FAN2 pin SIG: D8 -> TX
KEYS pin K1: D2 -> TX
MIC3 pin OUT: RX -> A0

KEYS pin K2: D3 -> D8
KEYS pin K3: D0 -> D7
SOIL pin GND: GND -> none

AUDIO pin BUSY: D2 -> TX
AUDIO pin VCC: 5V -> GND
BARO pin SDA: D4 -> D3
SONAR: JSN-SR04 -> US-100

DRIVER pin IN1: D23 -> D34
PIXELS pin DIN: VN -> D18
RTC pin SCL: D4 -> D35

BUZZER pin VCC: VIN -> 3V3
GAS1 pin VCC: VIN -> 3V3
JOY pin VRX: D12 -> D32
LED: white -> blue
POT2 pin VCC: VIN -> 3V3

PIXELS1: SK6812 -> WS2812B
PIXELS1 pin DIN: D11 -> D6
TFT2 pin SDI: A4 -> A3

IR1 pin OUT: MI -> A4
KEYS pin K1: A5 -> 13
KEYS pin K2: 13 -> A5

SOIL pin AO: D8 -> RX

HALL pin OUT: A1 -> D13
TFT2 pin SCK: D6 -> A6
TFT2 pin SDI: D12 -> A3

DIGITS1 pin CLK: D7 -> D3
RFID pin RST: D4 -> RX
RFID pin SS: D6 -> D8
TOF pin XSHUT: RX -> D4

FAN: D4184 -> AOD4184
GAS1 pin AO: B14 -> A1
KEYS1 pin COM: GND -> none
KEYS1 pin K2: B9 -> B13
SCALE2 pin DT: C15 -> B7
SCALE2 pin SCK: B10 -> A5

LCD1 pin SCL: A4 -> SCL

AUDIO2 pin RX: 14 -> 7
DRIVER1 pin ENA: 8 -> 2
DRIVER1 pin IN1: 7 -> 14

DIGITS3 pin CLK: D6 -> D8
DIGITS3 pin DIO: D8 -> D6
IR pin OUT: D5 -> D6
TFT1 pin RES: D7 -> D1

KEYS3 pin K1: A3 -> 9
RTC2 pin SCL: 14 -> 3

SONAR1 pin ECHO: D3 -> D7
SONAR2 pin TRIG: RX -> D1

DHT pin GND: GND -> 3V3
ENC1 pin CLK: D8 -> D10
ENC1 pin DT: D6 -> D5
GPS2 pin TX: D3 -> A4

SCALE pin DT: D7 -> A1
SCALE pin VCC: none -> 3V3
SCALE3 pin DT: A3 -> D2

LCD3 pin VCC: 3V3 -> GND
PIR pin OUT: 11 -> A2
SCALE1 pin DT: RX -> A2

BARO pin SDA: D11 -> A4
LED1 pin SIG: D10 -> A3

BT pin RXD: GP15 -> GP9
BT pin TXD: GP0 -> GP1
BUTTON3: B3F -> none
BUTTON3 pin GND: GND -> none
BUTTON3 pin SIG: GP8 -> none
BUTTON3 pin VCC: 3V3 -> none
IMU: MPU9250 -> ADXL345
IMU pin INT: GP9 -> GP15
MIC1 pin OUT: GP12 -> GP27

********

Task objective: Retype only the lines running from the line with "RFID pin RST: D4 -> RX" to the end of the listing, including both of those lines.

Task response:
RFID pin RST: D4 -> RX
RFID pin SS: D6 -> D8
TOF pin XSHUT: RX -> D4

FAN: D4184 -> AOD4184
GAS1 pin AO: B14 -> A1
KEYS1 pin COM: GND -> none
KEYS1 pin K2: B9 -> B13
SCALE2 pin DT: C15 -> B7
SCALE2 pin SCK: B10 -> A5

LCD1 pin SCL: A4 -> SCL

AUDIO2 pin RX: 14 -> 7
DRIVER1 pin ENA: 8 -> 2
DRIVER1 pin IN1: 7 -> 14

DIGITS3 pin CLK: D6 -> D8
DIGITS3 pin DIO: D8 -> D6
IR pin OUT: D5 -> D6
TFT1 pin RES: D7 -> D1

KEYS3 pin K1: A3 -> 9
RTC2 pin SCL: 14 -> 3

SONAR1 pin ECHO: D3 -> D7
SONAR2 pin TRIG: RX -> D1

DHT pin GND: GND -> 3V3
ENC1 pin CLK: D8 -> D10
ENC1 pin DT: D6 -> D5
GPS2 pin TX: D3 -> A4

SCALE pin DT: D7 -> A1
SCALE pin VCC: none -> 3V3
SCALE3 pin DT: A3 -> D2

LCD3 pin VCC: 3V3 -> GND
PIR pin OUT: 11 -> A2
SCALE1 pin DT: RX -> A2

BARO pin SDA: D11 -> A4
LED1 pin SIG: D10 -> A3

BT pin RXD: GP15 -> GP9
BT pin TXD: GP0 -> GP1
BUTTON3: B3F -> none
BUTTON3 pin GND: GND -> none
BUTTON3 pin SIG: GP8 -> none
BUTTON3 pin VCC: 3V3 -> none
IMU: MPU9250 -> ADXL345
IMU pin INT: GP9 -> GP15
MIC1 pin OUT: GP12 -> GP27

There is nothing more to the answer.